### Goal of the exercise
Only one stretch of the listing below is wanted: every line from the first to the line containing "R19: 47k (GND, U5/DIS) -> 47k (U5/DIS, VDD)", set down exactly.

### The data
------------------------------------

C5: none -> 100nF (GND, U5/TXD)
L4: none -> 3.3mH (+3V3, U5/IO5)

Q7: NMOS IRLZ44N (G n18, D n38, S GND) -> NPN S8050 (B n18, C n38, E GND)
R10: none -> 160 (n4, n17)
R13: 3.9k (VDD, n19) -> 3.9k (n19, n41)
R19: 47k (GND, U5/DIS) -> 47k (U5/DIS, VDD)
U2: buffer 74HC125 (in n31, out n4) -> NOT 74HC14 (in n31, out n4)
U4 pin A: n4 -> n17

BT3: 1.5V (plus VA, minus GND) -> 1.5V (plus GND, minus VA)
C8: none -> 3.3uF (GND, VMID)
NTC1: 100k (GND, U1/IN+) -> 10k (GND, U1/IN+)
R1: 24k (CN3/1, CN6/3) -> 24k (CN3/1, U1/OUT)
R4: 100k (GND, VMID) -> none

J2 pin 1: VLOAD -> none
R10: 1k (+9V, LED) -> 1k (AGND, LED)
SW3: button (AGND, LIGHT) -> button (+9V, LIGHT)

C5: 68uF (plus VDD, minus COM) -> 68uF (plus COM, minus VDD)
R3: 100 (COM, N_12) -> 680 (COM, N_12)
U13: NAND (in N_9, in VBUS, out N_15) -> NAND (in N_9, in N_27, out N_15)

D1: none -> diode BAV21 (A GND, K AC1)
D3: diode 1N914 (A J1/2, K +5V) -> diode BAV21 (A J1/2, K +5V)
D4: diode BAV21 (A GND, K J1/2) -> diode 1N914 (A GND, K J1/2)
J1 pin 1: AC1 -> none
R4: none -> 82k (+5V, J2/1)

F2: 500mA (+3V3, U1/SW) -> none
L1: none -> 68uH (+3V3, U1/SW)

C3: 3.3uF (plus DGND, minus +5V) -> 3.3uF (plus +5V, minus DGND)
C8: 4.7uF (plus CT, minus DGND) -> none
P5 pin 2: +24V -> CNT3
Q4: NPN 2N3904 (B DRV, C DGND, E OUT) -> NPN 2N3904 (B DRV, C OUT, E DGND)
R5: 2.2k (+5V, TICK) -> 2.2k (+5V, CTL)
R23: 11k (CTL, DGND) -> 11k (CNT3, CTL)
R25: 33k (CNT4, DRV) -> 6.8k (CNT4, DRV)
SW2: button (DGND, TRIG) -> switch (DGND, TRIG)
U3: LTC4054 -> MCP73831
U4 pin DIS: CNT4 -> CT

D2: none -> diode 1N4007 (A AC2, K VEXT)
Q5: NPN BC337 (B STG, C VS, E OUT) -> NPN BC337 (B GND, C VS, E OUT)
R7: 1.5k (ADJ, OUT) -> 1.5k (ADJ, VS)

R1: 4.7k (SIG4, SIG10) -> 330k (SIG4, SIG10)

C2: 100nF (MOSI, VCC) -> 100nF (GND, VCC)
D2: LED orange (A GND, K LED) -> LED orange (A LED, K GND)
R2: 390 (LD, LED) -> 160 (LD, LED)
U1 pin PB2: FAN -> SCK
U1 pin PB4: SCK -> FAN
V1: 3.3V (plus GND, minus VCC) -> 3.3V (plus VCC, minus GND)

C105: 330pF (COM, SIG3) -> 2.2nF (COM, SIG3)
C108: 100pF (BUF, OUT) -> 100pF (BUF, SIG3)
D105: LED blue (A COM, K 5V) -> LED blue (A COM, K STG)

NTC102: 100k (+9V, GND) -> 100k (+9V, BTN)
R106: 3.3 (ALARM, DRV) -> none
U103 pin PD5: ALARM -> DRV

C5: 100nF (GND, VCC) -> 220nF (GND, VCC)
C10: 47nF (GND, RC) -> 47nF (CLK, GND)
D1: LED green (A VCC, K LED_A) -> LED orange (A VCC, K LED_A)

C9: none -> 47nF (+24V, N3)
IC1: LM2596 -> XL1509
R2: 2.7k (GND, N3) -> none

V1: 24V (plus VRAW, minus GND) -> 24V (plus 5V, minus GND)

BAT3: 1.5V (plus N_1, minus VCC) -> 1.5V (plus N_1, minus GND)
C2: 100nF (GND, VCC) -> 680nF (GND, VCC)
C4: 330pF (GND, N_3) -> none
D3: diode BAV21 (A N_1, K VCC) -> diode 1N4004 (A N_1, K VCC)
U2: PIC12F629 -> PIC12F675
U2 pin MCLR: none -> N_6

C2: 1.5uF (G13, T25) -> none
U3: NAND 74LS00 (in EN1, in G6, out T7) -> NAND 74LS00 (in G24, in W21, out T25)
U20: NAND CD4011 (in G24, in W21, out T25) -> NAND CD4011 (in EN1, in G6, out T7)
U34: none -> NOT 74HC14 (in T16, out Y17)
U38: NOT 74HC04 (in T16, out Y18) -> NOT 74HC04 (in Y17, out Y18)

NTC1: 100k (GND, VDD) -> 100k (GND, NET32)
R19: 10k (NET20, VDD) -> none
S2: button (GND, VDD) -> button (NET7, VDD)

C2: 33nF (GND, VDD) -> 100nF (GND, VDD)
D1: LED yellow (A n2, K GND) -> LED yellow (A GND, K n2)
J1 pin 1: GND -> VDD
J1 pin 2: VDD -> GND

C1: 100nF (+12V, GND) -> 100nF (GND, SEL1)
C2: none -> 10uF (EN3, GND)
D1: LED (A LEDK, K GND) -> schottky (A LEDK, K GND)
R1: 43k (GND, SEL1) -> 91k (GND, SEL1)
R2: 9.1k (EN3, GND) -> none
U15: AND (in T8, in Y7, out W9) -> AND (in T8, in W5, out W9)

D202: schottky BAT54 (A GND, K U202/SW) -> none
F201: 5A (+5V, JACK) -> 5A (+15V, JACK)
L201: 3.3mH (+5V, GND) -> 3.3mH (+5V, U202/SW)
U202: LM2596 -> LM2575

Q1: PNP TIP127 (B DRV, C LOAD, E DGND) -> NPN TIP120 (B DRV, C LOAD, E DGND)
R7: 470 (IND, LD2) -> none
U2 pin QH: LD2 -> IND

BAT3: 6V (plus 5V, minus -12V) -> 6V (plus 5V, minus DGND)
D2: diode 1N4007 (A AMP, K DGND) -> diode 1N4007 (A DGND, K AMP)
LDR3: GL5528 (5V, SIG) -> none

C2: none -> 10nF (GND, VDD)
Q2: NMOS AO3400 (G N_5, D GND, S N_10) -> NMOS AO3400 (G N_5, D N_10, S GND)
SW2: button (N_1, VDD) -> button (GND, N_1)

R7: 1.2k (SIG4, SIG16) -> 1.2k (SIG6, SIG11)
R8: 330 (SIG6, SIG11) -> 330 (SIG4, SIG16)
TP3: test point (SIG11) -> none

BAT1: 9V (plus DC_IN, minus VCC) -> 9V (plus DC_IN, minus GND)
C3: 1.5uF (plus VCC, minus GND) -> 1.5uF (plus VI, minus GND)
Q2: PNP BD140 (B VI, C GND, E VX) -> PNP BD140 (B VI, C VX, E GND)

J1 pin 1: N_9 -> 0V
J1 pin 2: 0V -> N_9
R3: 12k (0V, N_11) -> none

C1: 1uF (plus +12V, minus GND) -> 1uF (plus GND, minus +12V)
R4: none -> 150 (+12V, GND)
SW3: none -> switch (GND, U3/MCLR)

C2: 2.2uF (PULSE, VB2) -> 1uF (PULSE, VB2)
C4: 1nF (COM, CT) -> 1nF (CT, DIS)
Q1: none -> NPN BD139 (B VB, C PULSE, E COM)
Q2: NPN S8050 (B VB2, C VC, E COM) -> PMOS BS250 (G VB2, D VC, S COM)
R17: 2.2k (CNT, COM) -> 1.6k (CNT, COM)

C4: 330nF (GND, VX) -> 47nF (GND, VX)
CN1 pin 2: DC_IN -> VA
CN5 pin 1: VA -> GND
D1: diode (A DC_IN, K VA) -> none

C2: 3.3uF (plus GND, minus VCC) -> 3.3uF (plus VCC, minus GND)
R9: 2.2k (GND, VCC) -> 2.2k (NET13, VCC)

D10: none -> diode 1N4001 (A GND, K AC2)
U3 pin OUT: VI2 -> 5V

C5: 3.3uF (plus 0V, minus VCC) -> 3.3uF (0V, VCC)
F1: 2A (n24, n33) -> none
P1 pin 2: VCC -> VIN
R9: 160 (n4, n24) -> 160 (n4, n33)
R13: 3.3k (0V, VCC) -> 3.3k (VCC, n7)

------------------------------------

### Exercise result
C5: none -> 100nF (GND, U5/TXD)
L4: none -> 3.3mH (+3V3, U5/IO5)

Q7: NMOS IRLZ44N (G n18, D n38, S GND) -> NPN S8050 (B n18, C n38, E GND)
R10: none -> 160 (n4, n17)
R13: 3.9k (VDD, n19) -> 3.9k (n19, n41)
R19: 47k (GND, U5/DIS) -> 47k (U5/DIS, VDD)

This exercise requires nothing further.